:: MATERIAL PROVIDED ::

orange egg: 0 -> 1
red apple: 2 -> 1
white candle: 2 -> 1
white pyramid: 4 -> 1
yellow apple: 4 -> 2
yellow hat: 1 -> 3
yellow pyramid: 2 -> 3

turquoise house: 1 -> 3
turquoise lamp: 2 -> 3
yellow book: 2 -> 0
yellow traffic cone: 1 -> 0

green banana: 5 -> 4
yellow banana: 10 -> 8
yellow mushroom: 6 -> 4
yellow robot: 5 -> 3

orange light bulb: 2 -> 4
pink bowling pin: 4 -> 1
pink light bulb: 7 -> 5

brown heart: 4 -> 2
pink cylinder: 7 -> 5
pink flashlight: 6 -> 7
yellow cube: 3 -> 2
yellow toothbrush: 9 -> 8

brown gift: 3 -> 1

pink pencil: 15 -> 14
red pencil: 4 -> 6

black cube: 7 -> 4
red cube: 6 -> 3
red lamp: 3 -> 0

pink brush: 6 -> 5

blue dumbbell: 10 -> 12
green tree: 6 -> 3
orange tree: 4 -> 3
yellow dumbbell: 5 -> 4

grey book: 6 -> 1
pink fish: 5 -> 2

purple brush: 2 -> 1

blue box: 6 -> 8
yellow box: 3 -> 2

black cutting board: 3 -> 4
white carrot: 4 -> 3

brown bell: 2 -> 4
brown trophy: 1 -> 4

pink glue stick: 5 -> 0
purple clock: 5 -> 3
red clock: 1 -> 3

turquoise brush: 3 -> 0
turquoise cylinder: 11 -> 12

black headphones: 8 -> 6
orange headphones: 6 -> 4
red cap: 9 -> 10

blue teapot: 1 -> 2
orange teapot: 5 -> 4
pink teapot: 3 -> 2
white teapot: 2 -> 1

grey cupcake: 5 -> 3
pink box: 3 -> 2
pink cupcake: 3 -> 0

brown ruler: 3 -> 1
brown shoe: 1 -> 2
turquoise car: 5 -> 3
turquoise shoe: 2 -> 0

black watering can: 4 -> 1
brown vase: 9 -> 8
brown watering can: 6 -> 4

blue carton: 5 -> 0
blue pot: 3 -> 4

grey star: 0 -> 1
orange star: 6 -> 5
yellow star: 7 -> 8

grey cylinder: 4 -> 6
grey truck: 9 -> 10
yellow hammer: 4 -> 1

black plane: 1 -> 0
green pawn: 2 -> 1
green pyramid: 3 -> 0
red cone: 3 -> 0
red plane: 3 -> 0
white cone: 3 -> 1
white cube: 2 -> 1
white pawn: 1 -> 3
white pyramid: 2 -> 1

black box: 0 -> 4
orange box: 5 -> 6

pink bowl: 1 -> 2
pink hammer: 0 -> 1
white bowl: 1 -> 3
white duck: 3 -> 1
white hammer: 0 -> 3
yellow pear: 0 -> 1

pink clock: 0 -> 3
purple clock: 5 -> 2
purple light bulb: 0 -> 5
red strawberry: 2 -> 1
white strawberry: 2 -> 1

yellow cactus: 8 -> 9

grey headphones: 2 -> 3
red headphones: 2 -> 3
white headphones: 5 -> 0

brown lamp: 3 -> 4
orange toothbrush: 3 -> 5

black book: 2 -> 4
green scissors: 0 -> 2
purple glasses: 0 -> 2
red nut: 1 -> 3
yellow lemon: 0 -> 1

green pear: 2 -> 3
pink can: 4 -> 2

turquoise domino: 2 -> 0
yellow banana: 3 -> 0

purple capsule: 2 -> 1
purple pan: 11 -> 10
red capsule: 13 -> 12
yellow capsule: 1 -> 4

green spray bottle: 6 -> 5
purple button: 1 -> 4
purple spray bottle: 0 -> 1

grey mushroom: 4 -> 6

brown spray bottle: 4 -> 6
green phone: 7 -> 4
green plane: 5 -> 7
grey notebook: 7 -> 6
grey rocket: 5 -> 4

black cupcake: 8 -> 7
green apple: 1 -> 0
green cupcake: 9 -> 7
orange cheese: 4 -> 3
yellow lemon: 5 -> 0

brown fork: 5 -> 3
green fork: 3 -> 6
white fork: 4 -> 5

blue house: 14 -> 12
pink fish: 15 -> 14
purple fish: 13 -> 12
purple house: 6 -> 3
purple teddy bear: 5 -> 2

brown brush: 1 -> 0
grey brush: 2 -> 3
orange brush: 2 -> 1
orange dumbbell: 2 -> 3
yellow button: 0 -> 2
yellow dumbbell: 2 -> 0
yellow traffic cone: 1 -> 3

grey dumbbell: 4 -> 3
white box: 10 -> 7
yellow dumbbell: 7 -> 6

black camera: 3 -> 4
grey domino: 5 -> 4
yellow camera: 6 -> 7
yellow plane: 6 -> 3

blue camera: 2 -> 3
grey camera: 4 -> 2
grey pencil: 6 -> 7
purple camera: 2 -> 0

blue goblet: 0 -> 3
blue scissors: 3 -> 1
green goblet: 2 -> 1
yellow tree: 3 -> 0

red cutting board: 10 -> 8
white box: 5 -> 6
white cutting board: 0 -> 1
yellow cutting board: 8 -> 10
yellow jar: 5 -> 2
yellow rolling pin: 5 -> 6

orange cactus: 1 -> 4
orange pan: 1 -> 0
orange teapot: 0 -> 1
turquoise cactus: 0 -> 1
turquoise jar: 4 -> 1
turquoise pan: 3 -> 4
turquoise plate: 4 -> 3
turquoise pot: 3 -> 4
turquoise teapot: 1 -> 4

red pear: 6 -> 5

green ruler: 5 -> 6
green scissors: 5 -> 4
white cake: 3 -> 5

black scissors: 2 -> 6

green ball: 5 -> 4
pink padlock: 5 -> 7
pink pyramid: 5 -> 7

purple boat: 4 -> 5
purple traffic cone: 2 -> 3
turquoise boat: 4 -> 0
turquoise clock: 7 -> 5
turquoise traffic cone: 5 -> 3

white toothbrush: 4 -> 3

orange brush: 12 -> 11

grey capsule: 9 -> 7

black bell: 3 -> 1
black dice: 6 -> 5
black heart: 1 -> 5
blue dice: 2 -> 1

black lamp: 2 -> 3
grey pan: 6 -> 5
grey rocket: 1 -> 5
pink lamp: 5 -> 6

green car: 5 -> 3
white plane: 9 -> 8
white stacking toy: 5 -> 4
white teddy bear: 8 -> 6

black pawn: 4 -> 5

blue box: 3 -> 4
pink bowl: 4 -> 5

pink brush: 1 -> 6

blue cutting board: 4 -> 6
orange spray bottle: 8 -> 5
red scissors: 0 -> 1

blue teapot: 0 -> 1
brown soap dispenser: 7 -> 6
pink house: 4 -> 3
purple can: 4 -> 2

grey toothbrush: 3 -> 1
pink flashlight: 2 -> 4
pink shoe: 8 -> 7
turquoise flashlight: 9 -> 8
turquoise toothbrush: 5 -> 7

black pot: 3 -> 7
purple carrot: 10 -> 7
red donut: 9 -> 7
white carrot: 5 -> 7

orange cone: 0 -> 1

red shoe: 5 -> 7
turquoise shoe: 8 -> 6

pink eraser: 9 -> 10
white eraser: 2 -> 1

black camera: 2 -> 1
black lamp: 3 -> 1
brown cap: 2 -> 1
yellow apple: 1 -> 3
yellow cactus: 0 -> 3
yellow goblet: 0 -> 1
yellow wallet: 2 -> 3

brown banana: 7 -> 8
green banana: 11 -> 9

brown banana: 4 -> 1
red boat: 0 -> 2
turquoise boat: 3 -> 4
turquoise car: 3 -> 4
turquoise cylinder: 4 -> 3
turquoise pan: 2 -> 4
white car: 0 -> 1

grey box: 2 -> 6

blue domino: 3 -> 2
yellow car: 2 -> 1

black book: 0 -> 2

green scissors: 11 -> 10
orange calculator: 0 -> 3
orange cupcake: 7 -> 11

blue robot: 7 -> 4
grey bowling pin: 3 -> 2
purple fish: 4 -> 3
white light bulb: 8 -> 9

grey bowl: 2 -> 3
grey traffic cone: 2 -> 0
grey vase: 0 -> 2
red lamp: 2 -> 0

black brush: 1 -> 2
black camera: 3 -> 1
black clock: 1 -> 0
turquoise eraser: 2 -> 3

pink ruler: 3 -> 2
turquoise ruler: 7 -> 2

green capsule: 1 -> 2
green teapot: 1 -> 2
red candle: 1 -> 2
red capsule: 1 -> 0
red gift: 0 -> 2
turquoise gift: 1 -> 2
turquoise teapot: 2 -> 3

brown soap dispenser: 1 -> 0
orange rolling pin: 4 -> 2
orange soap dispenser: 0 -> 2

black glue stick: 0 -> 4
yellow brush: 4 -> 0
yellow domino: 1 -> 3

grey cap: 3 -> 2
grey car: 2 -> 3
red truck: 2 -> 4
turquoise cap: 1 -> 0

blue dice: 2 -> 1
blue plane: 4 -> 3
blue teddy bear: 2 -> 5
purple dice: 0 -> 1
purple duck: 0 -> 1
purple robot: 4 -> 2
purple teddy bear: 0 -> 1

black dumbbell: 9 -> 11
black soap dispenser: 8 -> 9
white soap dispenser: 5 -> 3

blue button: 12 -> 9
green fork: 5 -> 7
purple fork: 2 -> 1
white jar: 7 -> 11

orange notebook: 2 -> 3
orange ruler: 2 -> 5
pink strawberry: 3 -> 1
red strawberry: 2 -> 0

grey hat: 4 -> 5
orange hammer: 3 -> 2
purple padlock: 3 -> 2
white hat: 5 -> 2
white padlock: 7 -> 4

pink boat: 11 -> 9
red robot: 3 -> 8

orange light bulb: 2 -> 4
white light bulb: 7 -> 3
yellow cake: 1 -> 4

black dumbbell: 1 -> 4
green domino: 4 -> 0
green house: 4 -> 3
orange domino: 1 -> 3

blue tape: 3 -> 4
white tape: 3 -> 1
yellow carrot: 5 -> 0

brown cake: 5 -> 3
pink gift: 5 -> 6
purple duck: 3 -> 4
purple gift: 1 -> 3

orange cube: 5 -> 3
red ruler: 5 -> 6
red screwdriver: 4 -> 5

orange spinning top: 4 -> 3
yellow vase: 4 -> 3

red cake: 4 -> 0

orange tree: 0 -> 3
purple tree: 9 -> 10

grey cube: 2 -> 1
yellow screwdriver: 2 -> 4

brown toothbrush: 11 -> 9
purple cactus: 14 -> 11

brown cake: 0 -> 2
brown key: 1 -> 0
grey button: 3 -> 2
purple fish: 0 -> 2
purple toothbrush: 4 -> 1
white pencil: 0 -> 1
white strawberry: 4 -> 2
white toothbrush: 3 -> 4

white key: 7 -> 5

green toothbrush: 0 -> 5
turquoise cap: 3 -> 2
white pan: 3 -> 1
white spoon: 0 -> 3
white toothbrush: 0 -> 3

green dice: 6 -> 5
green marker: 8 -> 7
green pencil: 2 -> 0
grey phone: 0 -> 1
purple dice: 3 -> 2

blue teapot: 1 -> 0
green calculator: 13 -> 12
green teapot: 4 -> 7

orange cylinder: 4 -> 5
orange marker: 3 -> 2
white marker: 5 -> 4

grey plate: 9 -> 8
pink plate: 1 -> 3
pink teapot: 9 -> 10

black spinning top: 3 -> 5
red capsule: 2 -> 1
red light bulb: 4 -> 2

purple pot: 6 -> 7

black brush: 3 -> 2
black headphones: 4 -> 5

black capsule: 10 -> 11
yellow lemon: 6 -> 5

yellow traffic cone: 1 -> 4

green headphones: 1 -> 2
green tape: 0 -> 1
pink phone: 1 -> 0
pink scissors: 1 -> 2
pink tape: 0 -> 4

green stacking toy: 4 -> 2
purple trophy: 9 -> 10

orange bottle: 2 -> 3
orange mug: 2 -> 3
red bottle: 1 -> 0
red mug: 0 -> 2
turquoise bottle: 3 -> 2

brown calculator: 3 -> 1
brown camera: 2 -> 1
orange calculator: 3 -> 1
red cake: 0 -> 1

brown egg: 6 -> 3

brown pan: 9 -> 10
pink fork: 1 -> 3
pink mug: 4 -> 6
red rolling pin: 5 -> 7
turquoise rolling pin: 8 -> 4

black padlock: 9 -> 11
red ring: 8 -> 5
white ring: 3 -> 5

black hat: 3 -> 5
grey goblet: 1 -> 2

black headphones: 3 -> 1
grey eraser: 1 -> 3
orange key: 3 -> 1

:::

- [EXERCISE]: The expected answer is a copy of each line above containing "domino".

- [TASK OUTPUT]:
turquoise domino: 2 -> 0
grey domino: 5 -> 4
blue domino: 3 -> 2
yellow domino: 1 -> 3
green domino: 4 -> 0
orange domino: 1 -> 3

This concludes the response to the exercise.